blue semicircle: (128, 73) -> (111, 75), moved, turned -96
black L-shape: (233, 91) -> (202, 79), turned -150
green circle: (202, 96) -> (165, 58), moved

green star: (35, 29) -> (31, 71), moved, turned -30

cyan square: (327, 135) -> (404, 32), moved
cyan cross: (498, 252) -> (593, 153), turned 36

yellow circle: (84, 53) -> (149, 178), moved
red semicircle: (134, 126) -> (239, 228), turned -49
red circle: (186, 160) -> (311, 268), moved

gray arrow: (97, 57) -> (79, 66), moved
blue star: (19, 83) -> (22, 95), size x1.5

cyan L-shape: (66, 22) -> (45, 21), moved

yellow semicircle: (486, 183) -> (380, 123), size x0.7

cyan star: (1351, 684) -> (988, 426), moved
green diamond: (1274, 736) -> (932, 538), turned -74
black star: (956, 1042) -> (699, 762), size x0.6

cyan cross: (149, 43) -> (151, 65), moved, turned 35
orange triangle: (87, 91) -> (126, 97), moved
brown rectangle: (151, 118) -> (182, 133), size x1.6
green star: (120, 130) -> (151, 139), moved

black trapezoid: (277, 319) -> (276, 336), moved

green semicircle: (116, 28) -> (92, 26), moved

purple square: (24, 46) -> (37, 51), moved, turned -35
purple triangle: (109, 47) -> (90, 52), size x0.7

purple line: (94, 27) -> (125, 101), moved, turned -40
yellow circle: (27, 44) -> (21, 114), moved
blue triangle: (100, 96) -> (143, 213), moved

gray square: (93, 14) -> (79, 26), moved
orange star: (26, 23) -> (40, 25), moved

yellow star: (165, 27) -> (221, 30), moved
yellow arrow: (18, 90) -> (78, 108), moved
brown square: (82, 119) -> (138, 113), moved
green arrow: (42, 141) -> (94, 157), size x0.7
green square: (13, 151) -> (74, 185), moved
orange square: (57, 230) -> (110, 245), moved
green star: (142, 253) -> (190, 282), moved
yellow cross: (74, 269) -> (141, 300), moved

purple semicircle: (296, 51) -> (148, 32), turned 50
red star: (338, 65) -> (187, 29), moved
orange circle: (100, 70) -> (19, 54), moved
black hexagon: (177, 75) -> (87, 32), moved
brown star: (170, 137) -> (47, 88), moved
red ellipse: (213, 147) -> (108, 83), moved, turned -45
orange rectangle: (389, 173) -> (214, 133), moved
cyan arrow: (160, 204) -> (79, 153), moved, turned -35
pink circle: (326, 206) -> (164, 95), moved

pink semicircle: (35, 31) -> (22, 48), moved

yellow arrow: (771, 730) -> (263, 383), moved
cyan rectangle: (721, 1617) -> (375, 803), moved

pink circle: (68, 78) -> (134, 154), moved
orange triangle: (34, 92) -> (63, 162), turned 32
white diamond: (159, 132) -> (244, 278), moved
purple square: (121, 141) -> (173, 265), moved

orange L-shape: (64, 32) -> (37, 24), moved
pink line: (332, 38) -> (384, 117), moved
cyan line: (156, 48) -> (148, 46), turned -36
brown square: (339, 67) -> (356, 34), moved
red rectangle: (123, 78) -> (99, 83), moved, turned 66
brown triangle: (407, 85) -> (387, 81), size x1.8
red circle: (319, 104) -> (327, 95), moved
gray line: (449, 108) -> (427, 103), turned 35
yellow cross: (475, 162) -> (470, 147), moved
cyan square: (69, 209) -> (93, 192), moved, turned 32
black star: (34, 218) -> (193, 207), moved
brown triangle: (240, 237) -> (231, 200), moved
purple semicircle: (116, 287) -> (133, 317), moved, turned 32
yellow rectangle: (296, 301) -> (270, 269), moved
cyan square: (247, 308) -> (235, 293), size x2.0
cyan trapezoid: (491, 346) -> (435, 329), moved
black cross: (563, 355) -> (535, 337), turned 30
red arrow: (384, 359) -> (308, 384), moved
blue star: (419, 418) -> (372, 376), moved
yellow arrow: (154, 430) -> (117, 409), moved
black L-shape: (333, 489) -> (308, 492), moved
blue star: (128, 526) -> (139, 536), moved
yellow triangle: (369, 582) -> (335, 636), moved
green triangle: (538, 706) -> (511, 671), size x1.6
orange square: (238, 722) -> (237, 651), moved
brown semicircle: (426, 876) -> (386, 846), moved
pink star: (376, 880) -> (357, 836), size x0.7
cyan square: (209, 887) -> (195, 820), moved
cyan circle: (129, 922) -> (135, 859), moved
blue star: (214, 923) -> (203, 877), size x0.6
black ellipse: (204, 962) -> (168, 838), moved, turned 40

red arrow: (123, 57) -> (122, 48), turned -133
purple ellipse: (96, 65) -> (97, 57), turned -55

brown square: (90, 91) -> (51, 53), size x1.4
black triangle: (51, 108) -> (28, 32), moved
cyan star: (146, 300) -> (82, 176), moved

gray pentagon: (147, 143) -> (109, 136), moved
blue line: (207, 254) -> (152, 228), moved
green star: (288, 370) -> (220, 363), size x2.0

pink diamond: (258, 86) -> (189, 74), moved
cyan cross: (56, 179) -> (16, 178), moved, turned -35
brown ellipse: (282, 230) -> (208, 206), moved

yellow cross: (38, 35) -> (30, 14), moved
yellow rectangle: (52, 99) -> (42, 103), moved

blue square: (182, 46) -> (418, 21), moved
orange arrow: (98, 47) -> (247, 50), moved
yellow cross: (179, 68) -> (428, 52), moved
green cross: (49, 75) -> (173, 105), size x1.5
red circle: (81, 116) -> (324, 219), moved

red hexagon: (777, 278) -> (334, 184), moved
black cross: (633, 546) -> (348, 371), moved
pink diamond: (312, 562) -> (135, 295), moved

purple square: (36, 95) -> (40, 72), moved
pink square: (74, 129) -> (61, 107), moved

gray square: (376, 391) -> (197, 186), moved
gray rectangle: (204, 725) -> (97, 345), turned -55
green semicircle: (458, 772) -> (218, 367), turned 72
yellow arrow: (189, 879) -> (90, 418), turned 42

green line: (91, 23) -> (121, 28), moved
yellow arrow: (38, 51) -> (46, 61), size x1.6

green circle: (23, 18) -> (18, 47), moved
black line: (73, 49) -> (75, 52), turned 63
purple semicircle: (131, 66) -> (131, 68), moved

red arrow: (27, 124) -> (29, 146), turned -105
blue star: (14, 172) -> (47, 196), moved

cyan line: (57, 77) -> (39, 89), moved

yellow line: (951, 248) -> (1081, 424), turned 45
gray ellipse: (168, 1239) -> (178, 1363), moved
══════
Whenever "ellipse" shows up in a line of the listing, copy that whole line.

(Answer to this problem)
red ellipse: (213, 147) -> (108, 83), moved, turned -45
black ellipse: (204, 962) -> (168, 838), moved, turned 40
purple ellipse: (96, 65) -> (97, 57), turned -55
brown ellipse: (282, 230) -> (208, 206), moved
gray ellipse: (168, 1239) -> (178, 1363), moved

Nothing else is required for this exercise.